### [PROBLEM TO WORK ON]
Return every line of the items below that contains the string "clef".

### [EXCERPTED RECORDS]
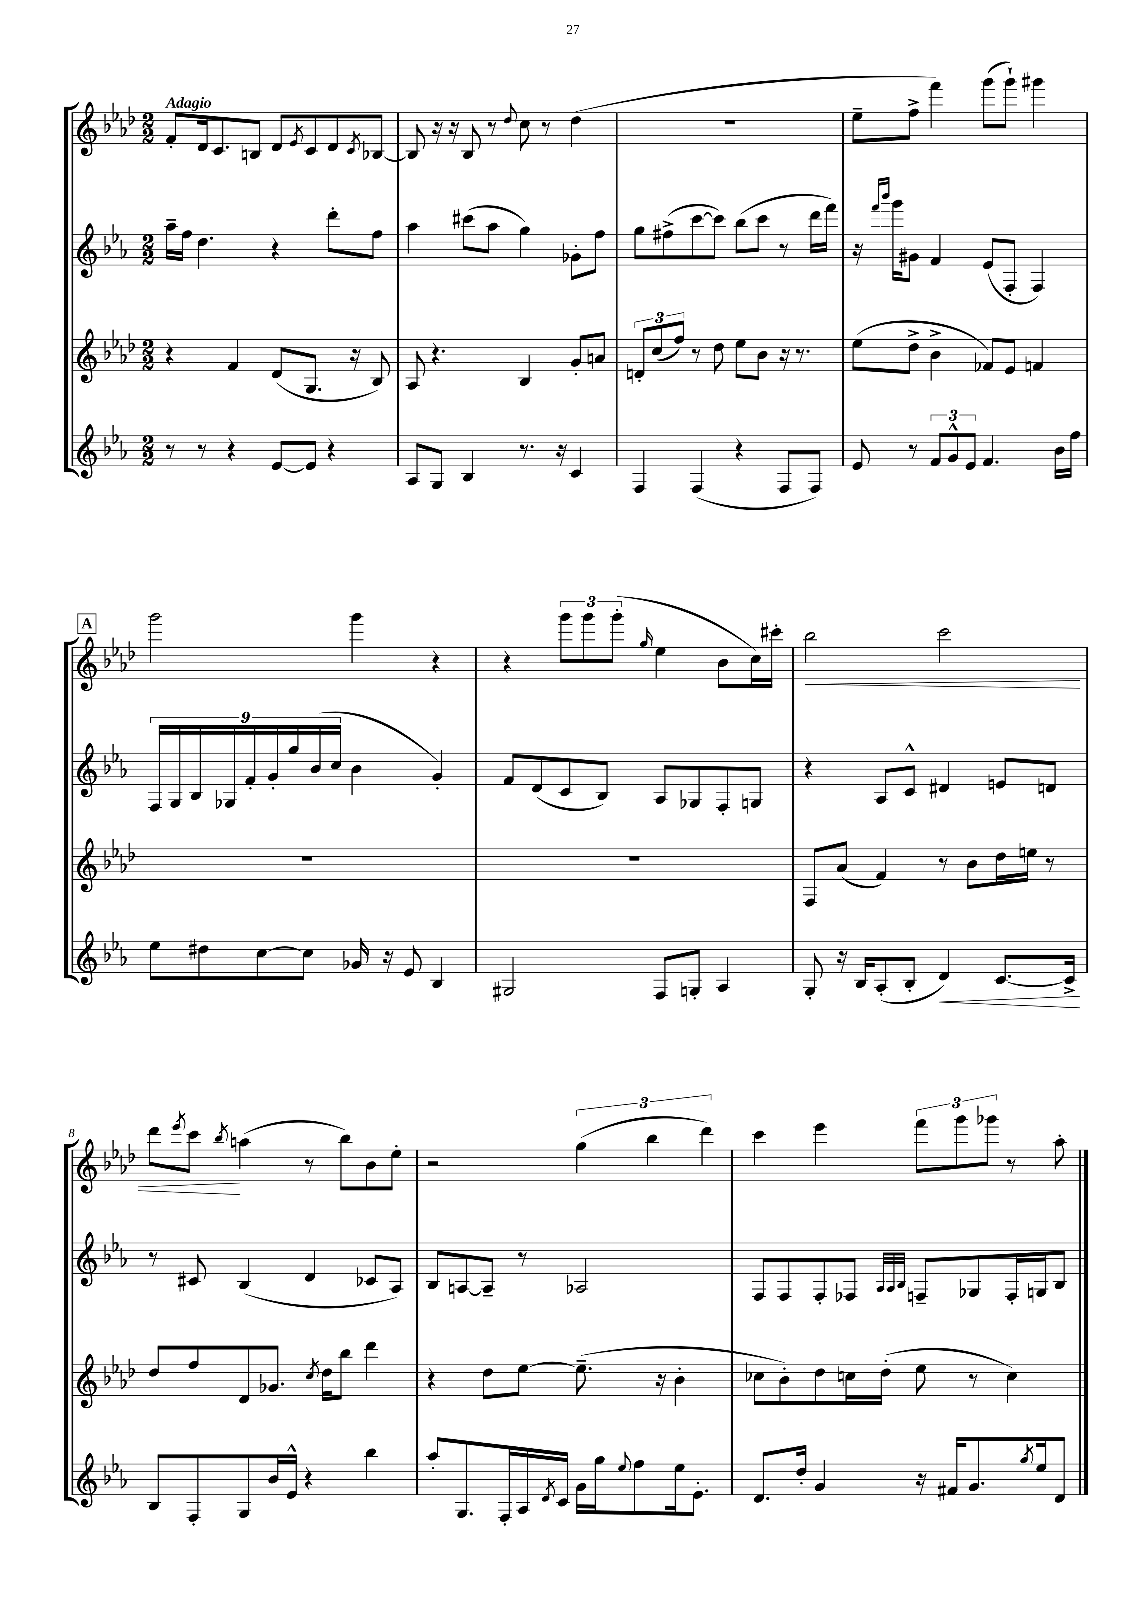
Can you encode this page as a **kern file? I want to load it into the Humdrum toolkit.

* * *

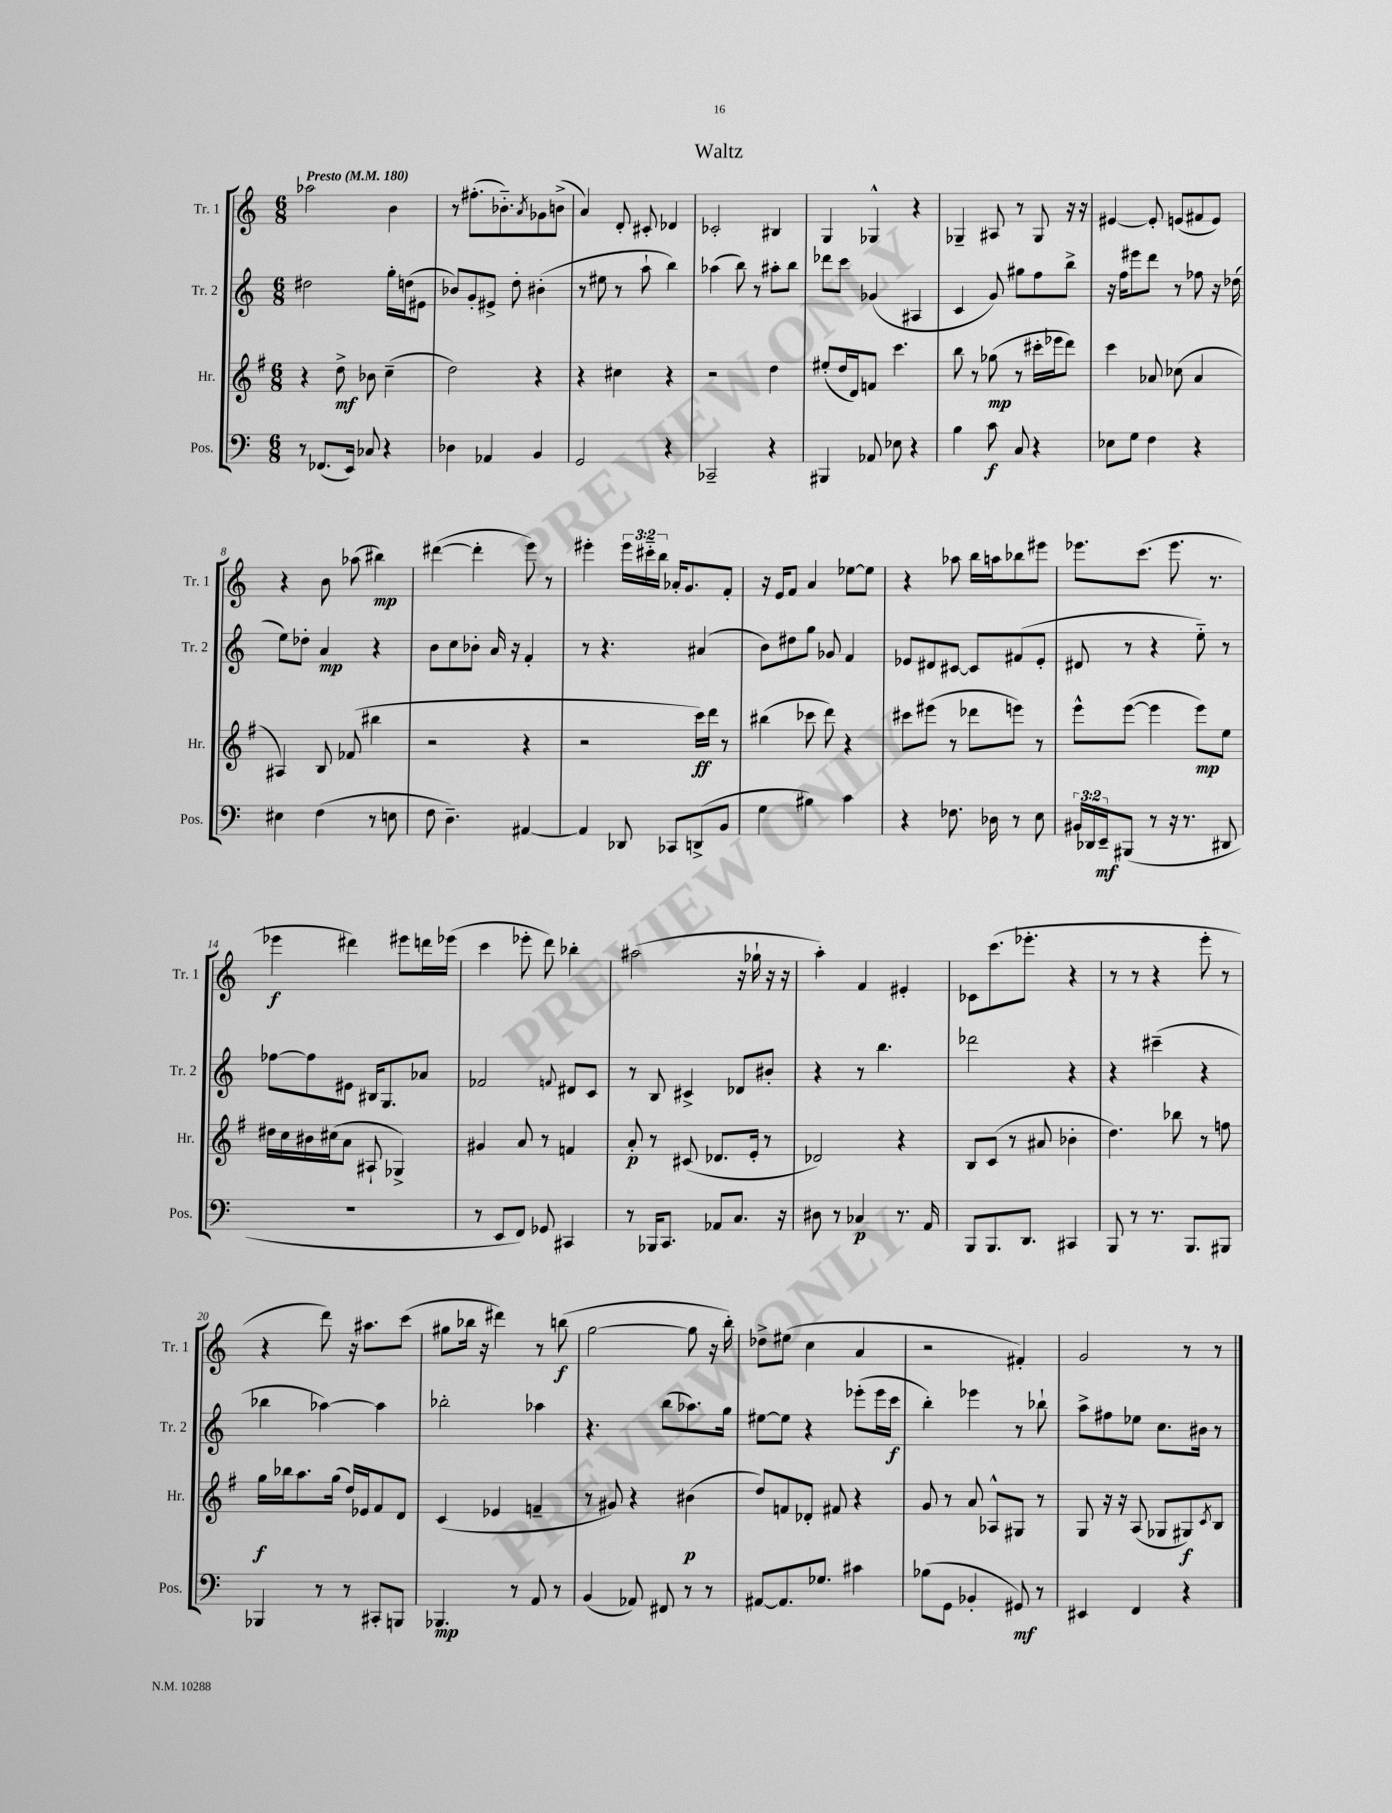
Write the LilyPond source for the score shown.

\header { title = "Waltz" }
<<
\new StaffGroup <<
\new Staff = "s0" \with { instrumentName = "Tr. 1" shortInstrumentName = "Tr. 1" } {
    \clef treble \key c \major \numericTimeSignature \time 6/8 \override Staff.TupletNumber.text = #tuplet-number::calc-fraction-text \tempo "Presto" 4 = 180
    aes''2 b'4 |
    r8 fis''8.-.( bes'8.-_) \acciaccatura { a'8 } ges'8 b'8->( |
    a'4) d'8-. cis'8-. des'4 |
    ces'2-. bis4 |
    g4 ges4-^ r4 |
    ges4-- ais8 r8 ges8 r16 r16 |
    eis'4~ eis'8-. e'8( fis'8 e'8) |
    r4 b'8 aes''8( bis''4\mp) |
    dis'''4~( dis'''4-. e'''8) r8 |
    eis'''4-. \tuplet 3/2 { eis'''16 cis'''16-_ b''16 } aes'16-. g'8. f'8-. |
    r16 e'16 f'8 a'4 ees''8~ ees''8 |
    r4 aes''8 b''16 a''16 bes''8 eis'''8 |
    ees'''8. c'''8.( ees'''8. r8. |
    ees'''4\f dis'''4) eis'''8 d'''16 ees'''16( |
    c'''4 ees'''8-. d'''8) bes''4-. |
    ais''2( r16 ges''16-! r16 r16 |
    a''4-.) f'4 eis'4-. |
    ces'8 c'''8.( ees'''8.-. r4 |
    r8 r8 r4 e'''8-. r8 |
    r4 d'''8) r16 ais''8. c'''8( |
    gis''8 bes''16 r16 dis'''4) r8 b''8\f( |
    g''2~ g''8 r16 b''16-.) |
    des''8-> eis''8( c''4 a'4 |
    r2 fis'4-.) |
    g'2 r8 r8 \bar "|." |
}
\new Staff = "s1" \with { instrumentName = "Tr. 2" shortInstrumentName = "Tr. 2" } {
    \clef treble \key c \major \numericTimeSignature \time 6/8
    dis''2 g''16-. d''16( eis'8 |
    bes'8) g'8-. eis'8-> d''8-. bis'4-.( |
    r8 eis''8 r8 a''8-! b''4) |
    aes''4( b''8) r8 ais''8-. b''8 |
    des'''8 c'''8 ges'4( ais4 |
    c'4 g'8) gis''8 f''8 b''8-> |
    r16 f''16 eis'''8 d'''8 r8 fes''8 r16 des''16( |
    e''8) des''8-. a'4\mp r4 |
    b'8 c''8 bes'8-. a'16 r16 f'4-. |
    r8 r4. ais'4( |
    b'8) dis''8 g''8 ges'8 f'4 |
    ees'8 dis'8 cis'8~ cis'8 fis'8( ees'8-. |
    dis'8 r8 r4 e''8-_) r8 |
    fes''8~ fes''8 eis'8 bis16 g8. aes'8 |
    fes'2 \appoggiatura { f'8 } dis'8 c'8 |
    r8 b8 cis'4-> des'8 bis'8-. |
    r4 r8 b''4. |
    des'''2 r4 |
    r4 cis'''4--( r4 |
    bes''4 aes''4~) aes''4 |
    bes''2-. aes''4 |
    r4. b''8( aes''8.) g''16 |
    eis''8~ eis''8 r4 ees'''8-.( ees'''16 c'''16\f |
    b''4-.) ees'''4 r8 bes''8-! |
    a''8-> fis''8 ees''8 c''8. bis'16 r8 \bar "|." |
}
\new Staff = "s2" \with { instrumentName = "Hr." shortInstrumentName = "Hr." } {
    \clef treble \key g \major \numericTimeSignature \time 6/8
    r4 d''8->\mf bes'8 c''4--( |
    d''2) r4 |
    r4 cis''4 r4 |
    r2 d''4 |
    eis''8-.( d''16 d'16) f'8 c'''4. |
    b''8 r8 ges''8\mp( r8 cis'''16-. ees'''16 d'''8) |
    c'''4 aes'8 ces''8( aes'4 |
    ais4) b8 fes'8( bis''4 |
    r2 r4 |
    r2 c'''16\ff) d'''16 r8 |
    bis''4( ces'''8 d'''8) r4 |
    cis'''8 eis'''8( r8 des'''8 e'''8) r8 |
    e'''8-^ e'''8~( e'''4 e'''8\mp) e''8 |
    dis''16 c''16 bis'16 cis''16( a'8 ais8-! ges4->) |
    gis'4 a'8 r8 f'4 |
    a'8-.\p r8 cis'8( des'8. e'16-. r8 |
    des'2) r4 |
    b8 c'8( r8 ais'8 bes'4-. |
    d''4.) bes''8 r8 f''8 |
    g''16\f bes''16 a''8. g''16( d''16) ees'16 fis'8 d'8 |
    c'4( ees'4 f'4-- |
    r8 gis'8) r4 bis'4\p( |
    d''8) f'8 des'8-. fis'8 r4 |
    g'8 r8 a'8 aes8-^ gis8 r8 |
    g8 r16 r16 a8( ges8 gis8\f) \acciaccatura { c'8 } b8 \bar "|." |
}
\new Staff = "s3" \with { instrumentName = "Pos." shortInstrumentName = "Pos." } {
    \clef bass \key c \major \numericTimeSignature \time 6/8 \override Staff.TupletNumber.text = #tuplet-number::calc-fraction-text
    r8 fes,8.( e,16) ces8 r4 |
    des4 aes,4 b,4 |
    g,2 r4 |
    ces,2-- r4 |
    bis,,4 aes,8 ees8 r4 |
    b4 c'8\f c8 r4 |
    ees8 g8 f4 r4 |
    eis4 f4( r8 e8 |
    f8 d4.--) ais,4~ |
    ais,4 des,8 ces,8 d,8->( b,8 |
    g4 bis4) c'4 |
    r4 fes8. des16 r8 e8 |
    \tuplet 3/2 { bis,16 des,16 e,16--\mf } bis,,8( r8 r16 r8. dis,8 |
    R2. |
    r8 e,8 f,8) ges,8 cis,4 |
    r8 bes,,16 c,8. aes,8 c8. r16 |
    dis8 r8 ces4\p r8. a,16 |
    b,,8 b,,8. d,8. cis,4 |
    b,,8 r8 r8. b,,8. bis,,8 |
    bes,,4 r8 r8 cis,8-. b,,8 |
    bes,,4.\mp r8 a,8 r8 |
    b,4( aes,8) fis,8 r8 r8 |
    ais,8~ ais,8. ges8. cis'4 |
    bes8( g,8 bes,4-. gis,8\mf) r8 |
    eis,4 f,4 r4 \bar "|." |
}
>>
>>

### [SOLUTION TO THIS TASK]
    \clef treble \key c \major \numericTimeSignature \time 6/8 \override Staff.TupletNumber.text = #tuplet-number::calc-fraction-text \tempo "Presto" 4 = 180
    \clef treble \key c \major \numericTimeSignature \time 6/8
    \clef treble \key g \major \numericTimeSignature \time 6/8
    \clef bass \key c \major \numericTimeSignature \time 6/8 \override Staff.TupletNumber.text = #tuplet-number::calc-fraction-text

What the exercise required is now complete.